■ What you should do: Print verbatim the lines of the entries from the one containing "C8: 4700uF (plus" to the last, inclusive, and no others.
Data in this exercise: Begin
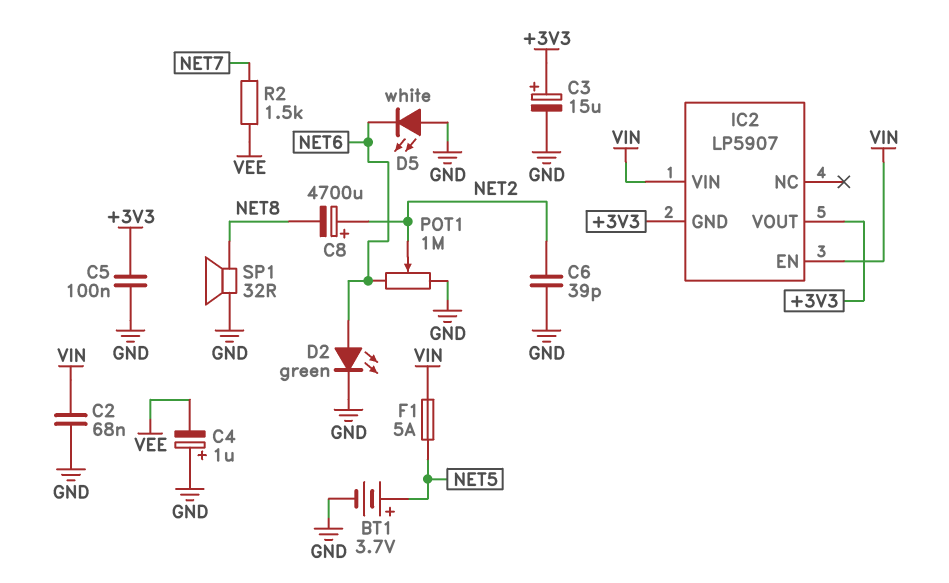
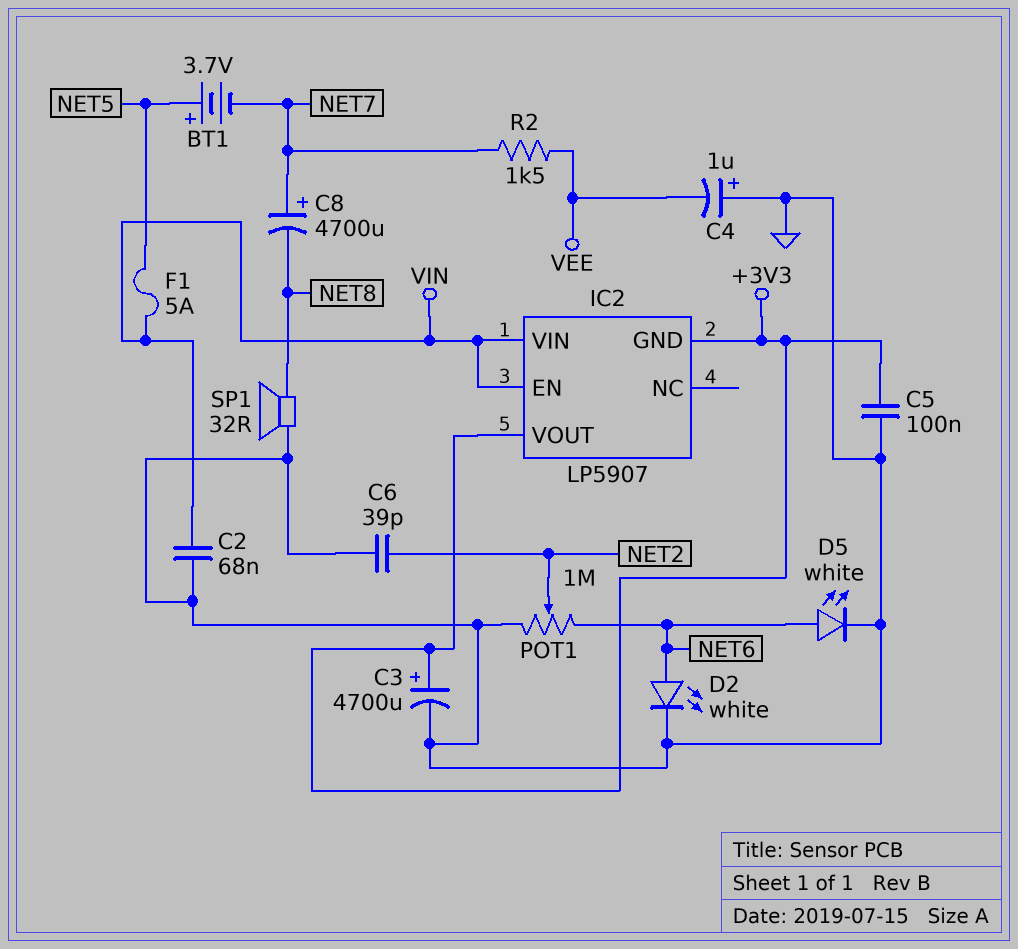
BT1: 3.7V (plus NET5, minus GND) -> 3.7V (plus NET5, minus NET7)
C3: 15uF (plus +3V3, minus GND) -> 4700uF (plus +3V3, minus GND)
C8: 4700uF (plus NET2, minus NET8) -> 4700uF (plus NET7, minus NET8)
D2: LED green (A NET6, K GND) -> LED white (A NET6, K GND)
D5: LED white (A GND, K NET6) -> LED white (A NET6, K GND)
Data in this exercise: End
■ Exercise solution:
C8: 4700uF (plus NET2, minus NET8) -> 4700uF (plus NET7, minus NET8)
D2: LED green (A NET6, K GND) -> LED white (A NET6, K GND)
D5: LED white (A GND, K NET6) -> LED white (A NET6, K GND)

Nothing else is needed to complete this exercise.